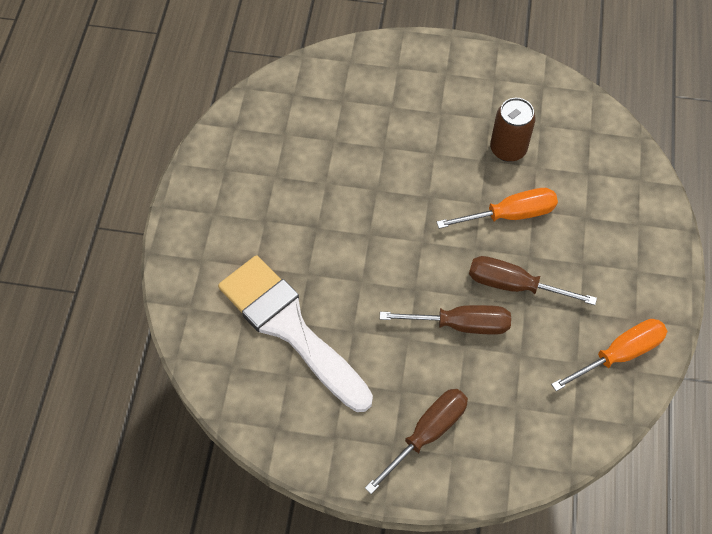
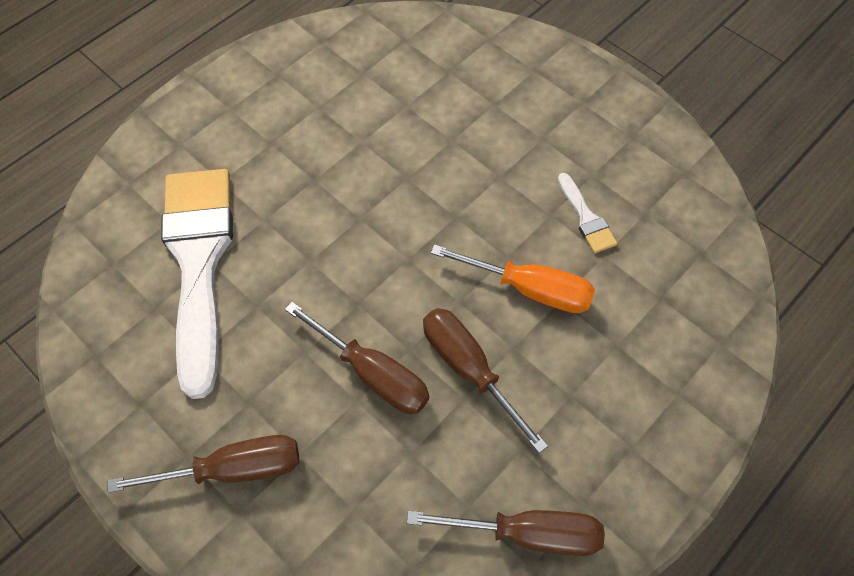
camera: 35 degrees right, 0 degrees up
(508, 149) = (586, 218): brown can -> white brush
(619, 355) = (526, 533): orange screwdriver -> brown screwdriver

★ ★ ★ ★ ★

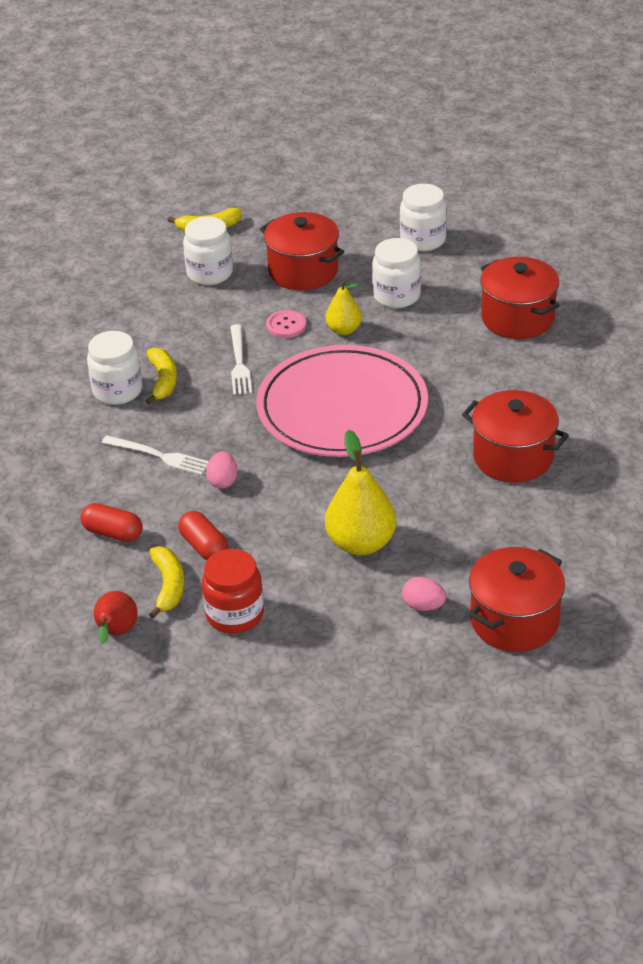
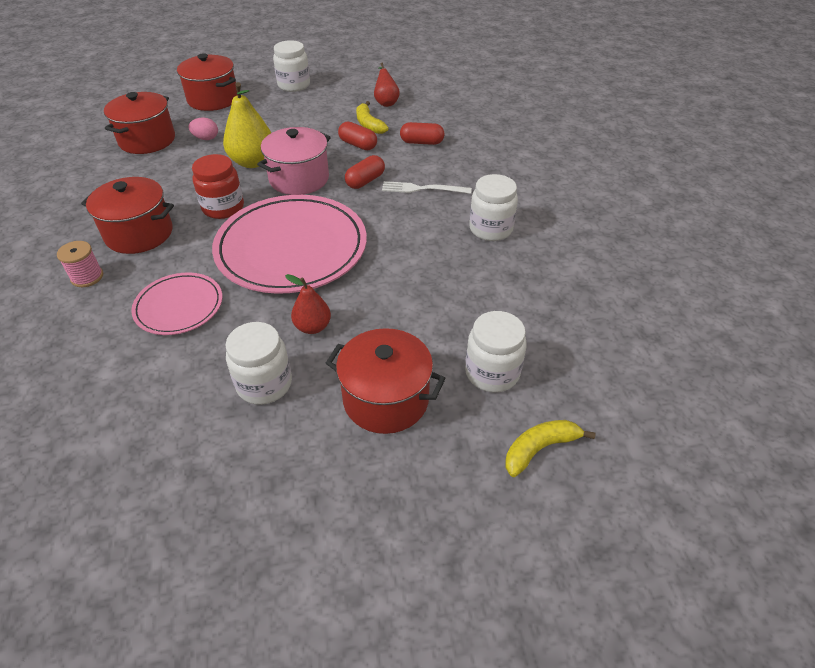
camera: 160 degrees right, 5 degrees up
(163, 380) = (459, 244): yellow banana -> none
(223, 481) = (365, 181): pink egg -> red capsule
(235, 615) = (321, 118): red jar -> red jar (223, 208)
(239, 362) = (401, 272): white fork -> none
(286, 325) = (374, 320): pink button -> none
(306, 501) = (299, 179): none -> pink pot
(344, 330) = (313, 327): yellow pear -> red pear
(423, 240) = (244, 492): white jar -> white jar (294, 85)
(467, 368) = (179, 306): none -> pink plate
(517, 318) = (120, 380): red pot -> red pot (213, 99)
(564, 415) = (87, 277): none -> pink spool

★ ★ ★ ★ ★

Using only the entries above, output the line with "camera: 35 degrees right, 0 degrees up", the line with "(619, 355) = (526, 533): orange", and all lines between them, exactly as they stand.

camera: 35 degrees right, 0 degrees up
(508, 149) = (586, 218): brown can -> white brush
(619, 355) = (526, 533): orange screwdriver -> brown screwdriver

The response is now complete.